* [DESCRIPTION OF THE TASK] The answer is an exact copy of the lines from the one with "(296, 94) = (440, 128): orange car -> none" to the end of the listing below, pictures left out.

* [DATA TO EXAMINE]
········
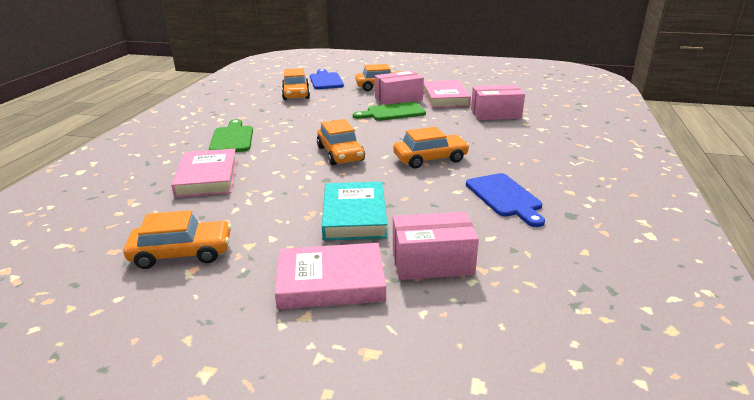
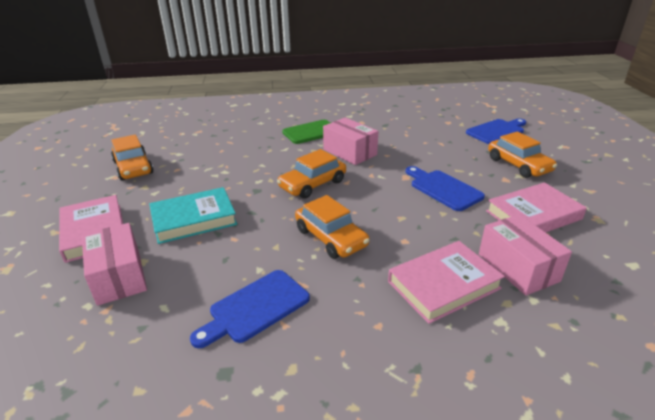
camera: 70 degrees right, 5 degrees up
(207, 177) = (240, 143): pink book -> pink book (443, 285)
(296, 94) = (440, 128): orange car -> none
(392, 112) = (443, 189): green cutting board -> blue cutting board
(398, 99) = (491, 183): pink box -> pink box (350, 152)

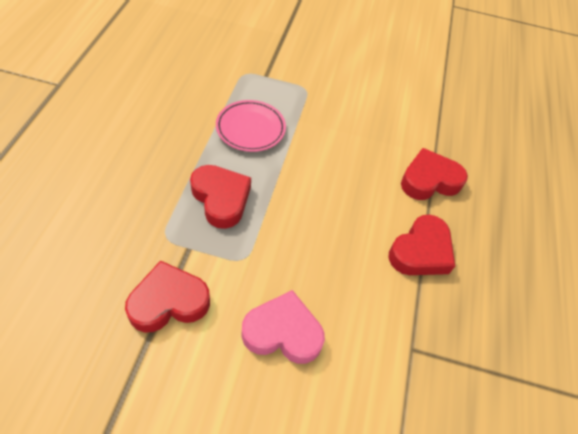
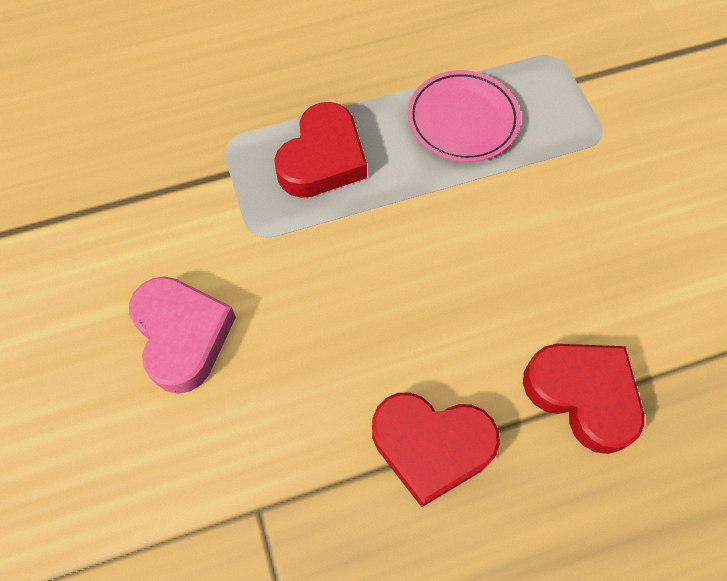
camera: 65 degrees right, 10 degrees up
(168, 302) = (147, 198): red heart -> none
········
* [SOLVED EXERCISE]
(296, 94) = (440, 128): orange car -> none
(392, 112) = (443, 189): green cutting board -> blue cutting board
(398, 99) = (491, 183): pink box -> pink box (350, 152)

camera: 65 degrees right, 10 degrees up
(168, 302) = (147, 198): red heart -> none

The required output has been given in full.